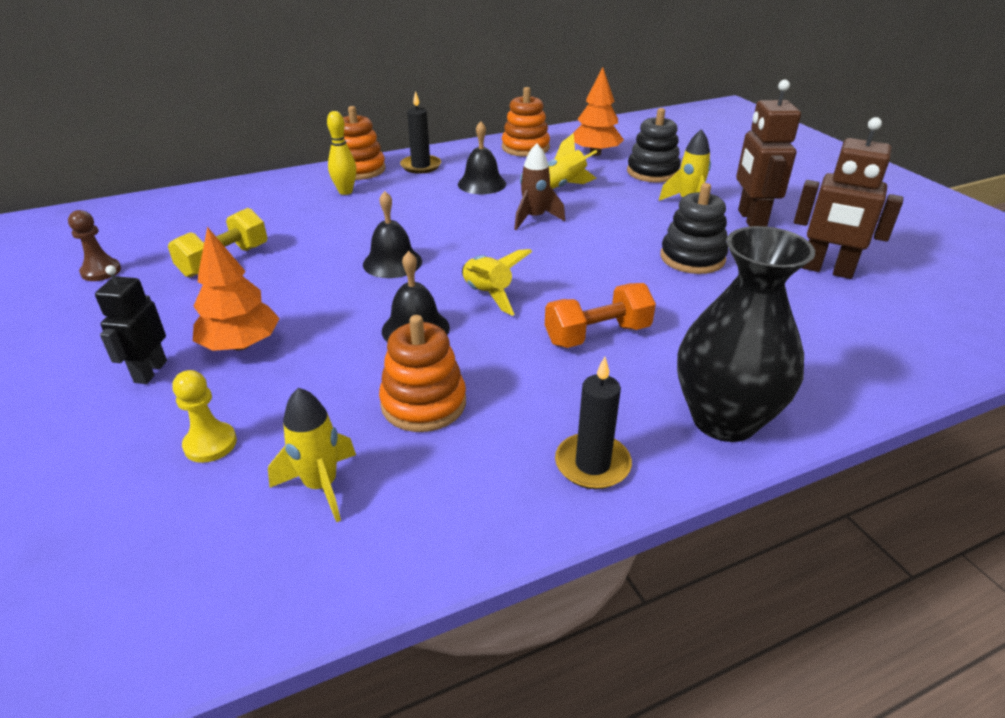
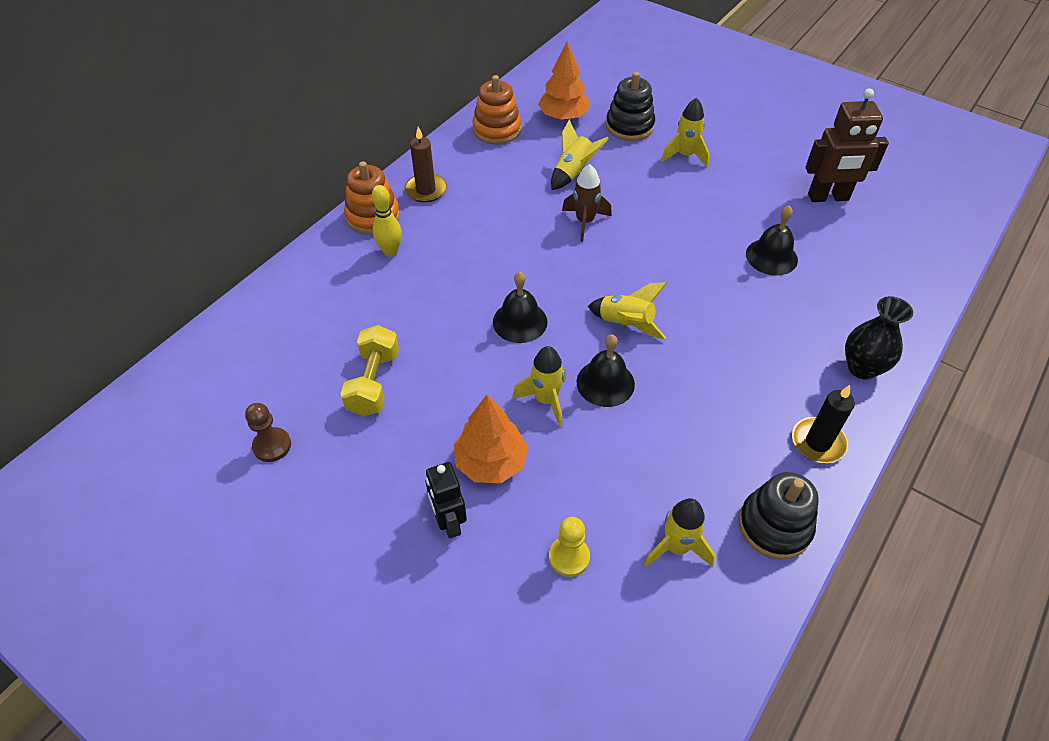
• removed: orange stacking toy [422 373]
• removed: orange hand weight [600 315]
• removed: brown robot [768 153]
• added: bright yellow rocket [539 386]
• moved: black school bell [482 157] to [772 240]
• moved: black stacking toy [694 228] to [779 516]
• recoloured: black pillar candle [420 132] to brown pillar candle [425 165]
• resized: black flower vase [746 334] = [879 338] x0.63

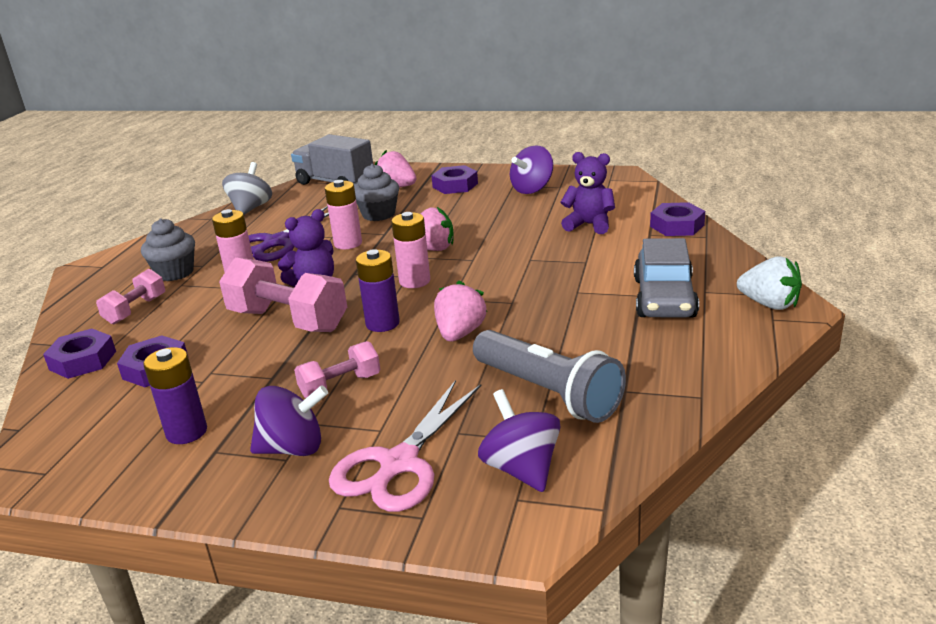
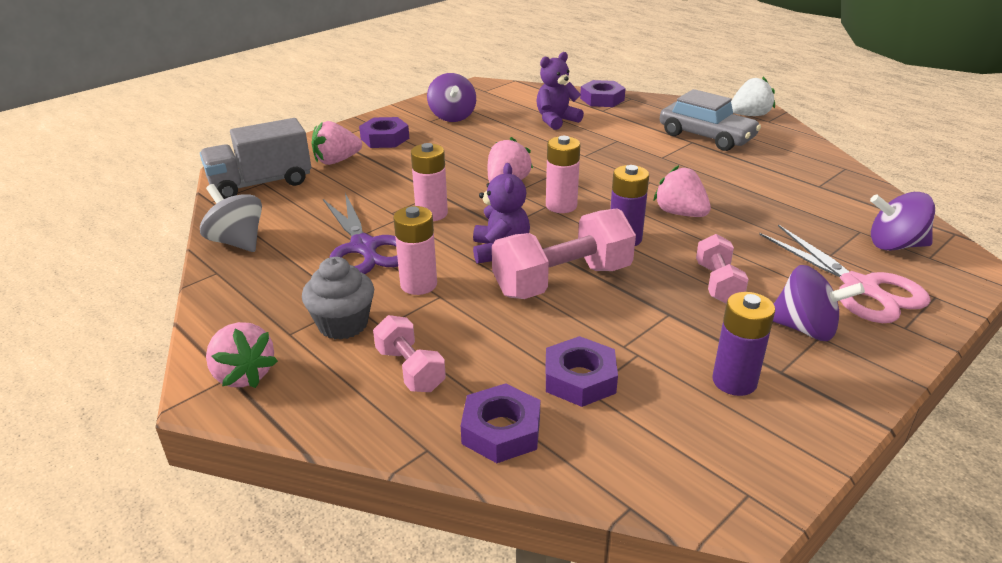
• removed: ash-grey muffin [376 192]
• removed: ash-grey torch [549 376]
• added: rose-pink berry [242 355]
• turned: violet toy top [289 420] = [819 303] 90 degrees clockwise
☆ ☆ ☆ ☆
**TASK REQUIREMENTS**
Above are the records; repeat them all exactly, without the pictures.

**ANSWER SPACE**
• removed: orange stacking toy [422 373]
• removed: orange hand weight [600 315]
• removed: brown robot [768 153]
• added: bright yellow rocket [539 386]
• moved: black school bell [482 157] to [772 240]
• moved: black stacking toy [694 228] to [779 516]
• recoloured: black pillar candle [420 132] to brown pillar candle [425 165]
• resized: black flower vase [746 334] = [879 338] x0.63

• removed: ash-grey muffin [376 192]
• removed: ash-grey torch [549 376]
• added: rose-pink berry [242 355]
• turned: violet toy top [289 420] = [819 303] 90 degrees clockwise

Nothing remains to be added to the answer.